◆ EXERCISE DIRECTIONS ◆
Would you return the lines that run from the start of the data below to the line with "cyan tile D12", both included, exactly as written and without pictures?

━━━━━ SOURCE RECORDS

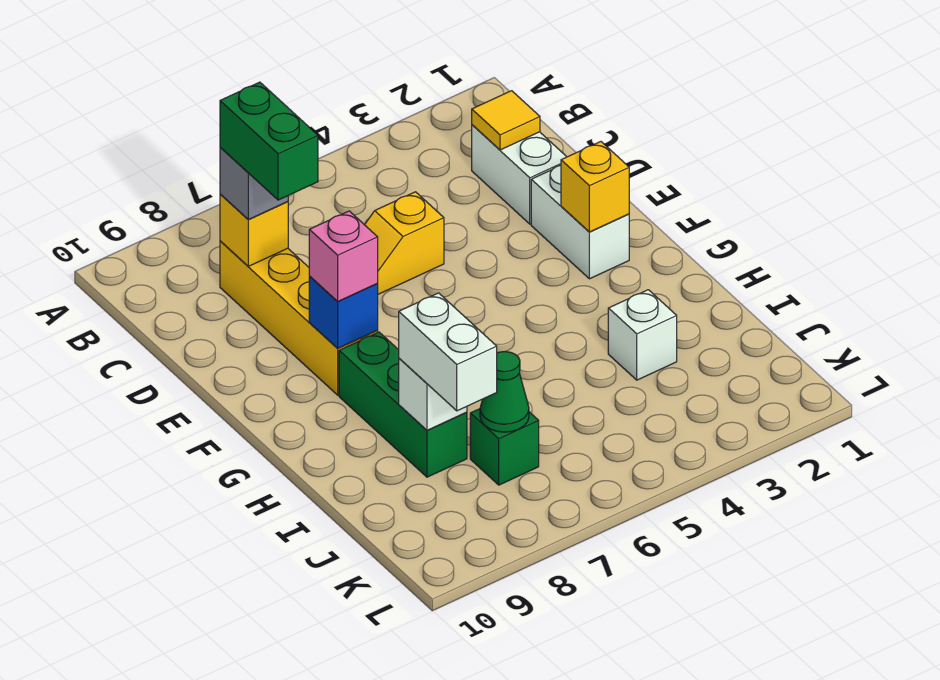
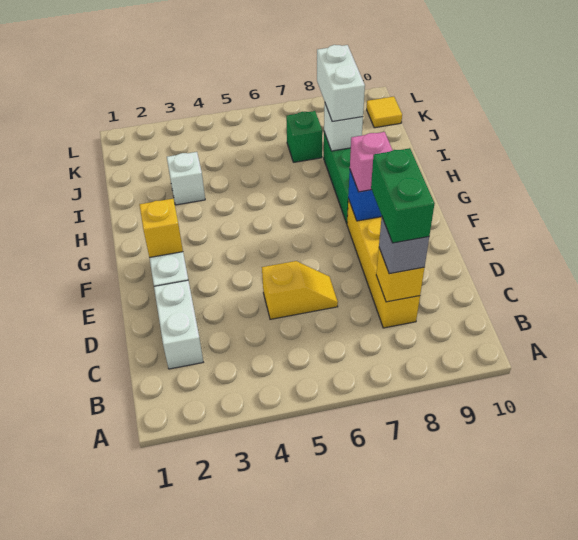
yellow tile C2 level 2 -> yellow tile K10 level 1
green cone J7 level 2 -> none

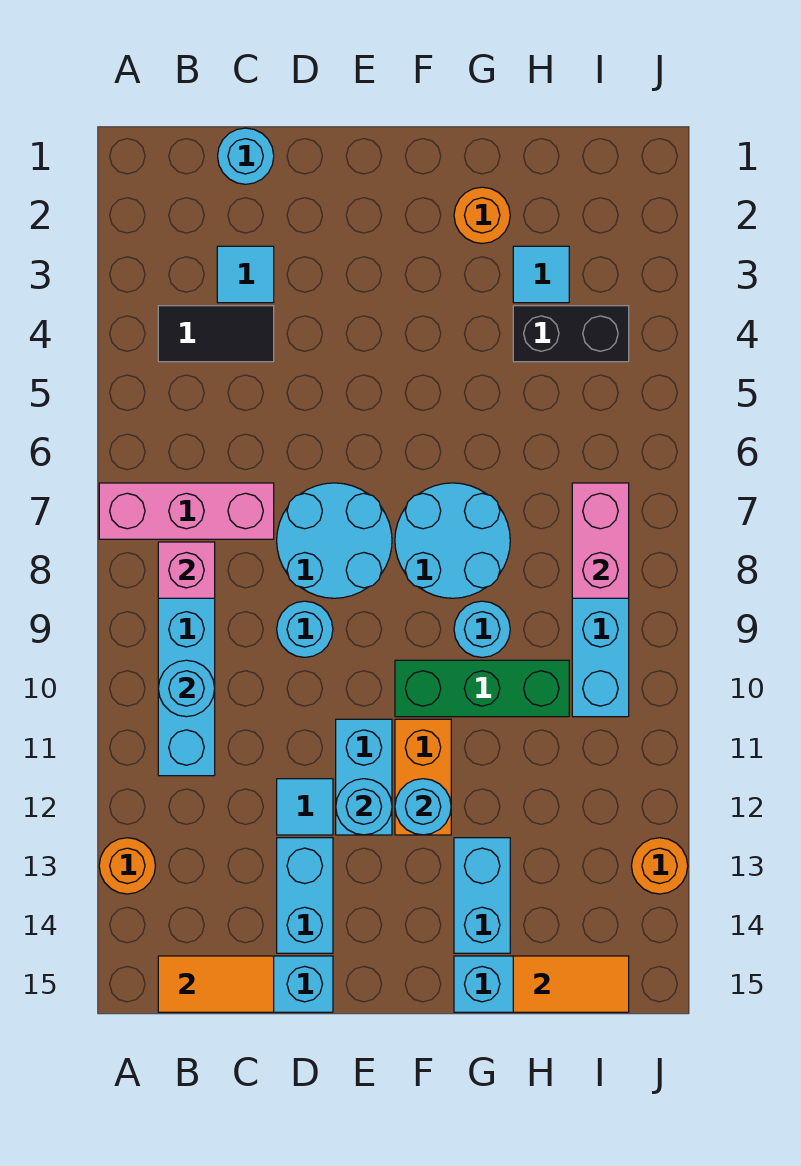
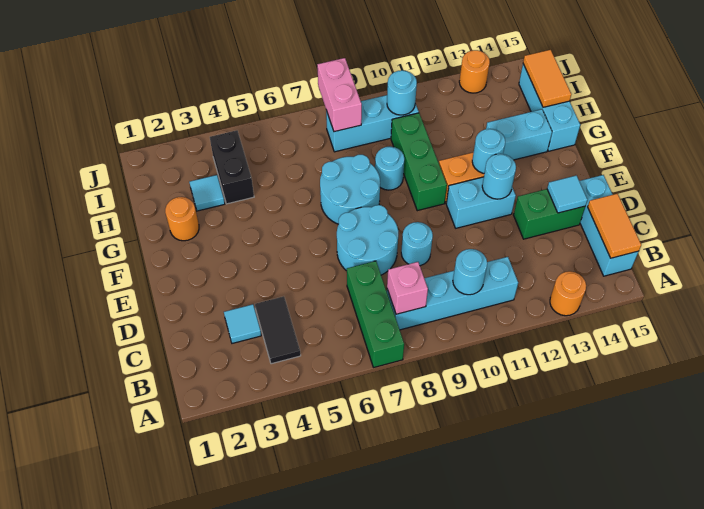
pink brick A7:C7 level 1 -> green brick A7:C7 level 1
cyan round brick C1 level 1 -> cyan round brick I10 level 2
cyan tile D12 level 1 -> cyan tile D14 level 2
cyan brick D13:D14 level 1 -> green brick D13:D14 level 1
pink brick I7:I8 level 2 -> pink brick I8:J8 level 2

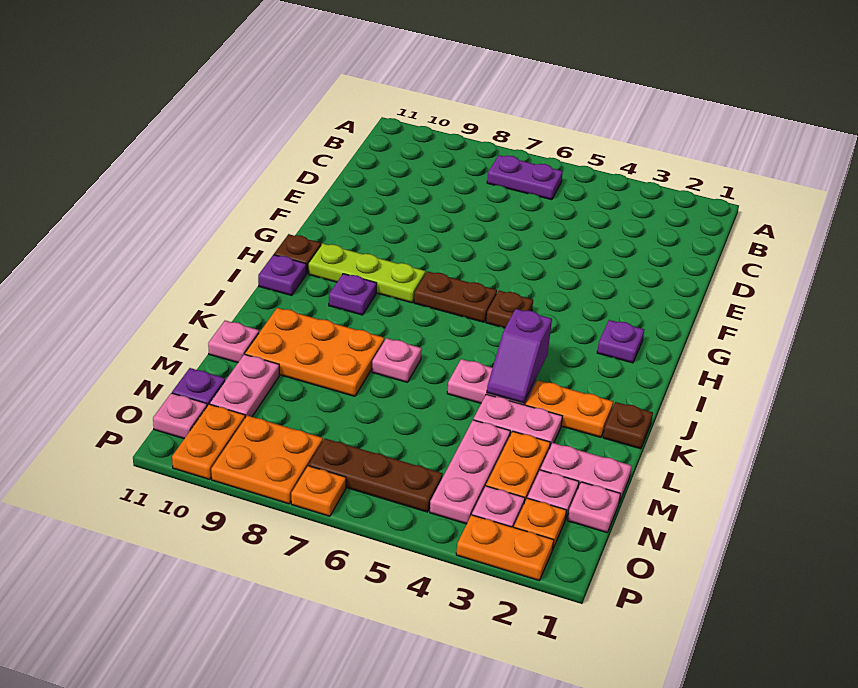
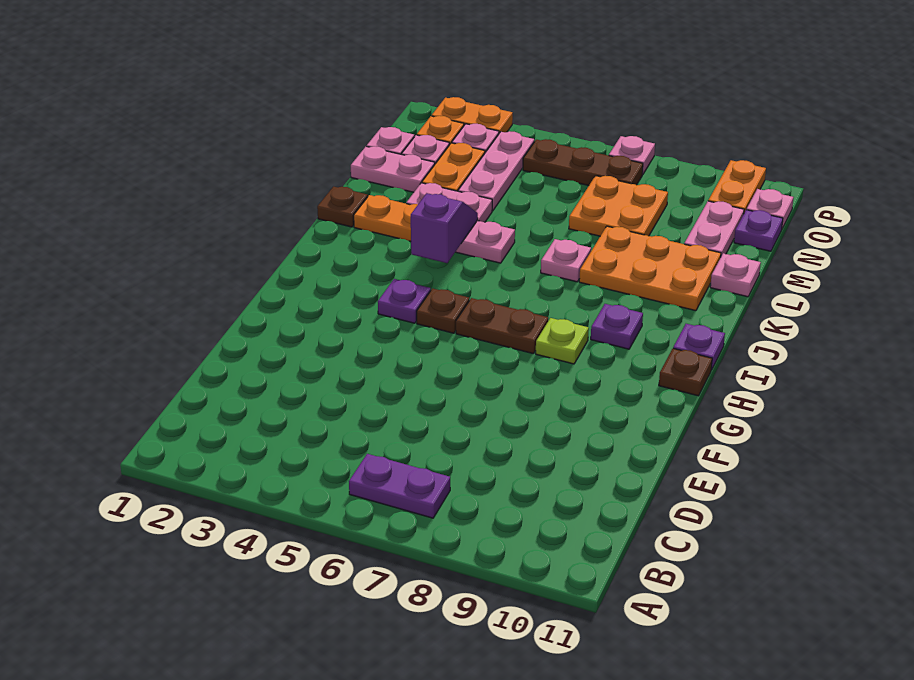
purple plate H2 level 1 -> purple plate H4 level 1
lime plate H8:H10 level 1 -> lime plate H8 level 1
orange plate O8:P9 level 1 -> orange plate M7:N8 level 1
orange plate P7 level 1 -> pink plate P7 level 1

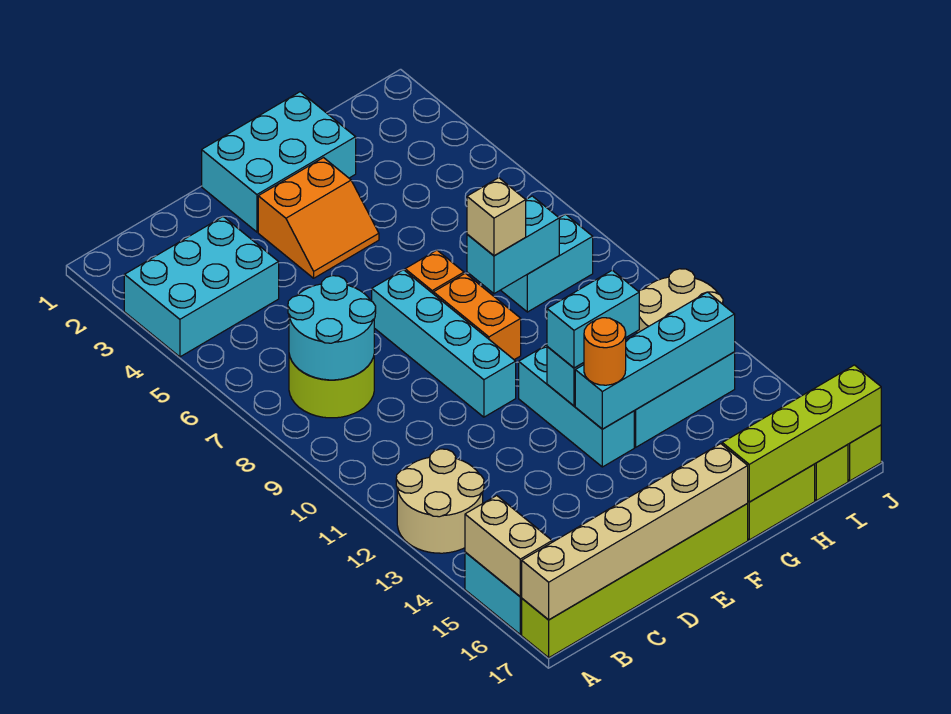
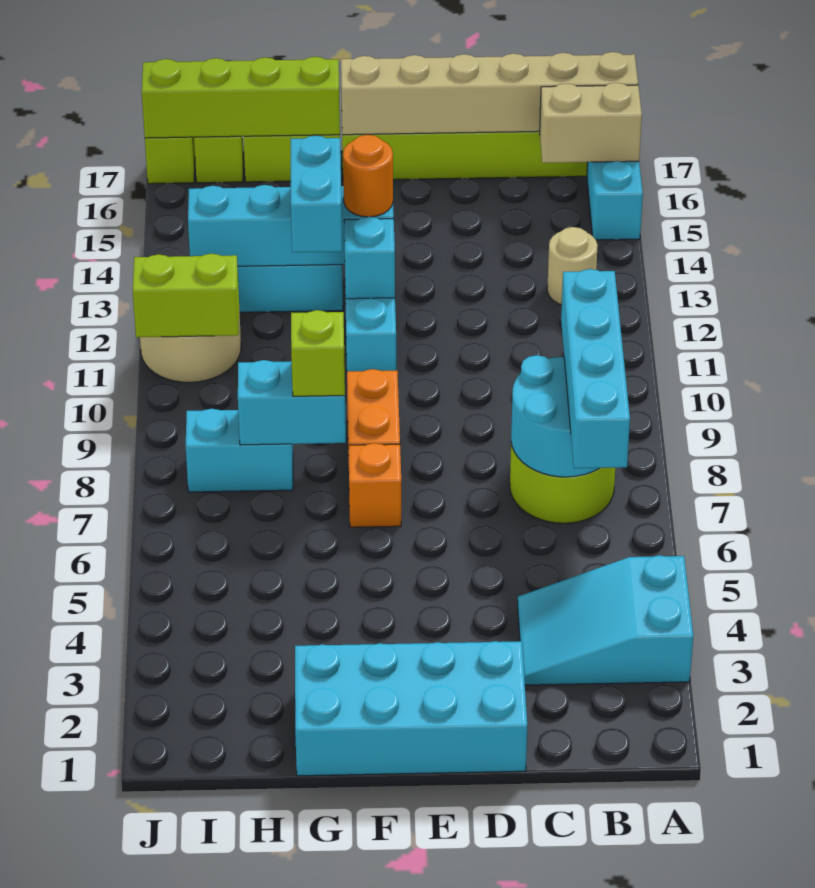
cyan brick A3:C4 level 1 -> cyan slope A3:C4 level 1 top A
tan round brick A12:B13 level 1 -> tan round brick B13 level 1
tan brick A15:A16 level 2 -> tan brick A16:B16 level 2
cyan brick E1:G2 level 1 -> cyan brick D1:G2 level 1
orange slope E3:F4 level 1 top 3 -> none
cyan brick E7:E10 level 1 -> cyan brick B6:B9 level 3
cyan brick F12:G12 level 3 -> cyan brick G12:G13 level 3
tan brick G8 level 3 -> lime brick G8 level 3
none -> lime brick I11:J11 level 2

━━━━━━━━━━

◆ TASK RESPONSE ◆
yellow tile C2 level 2 -> yellow tile K10 level 1
green cone J7 level 2 -> none

pink brick A7:C7 level 1 -> green brick A7:C7 level 1
cyan round brick C1 level 1 -> cyan round brick I10 level 2
cyan tile D12 level 1 -> cyan tile D14 level 2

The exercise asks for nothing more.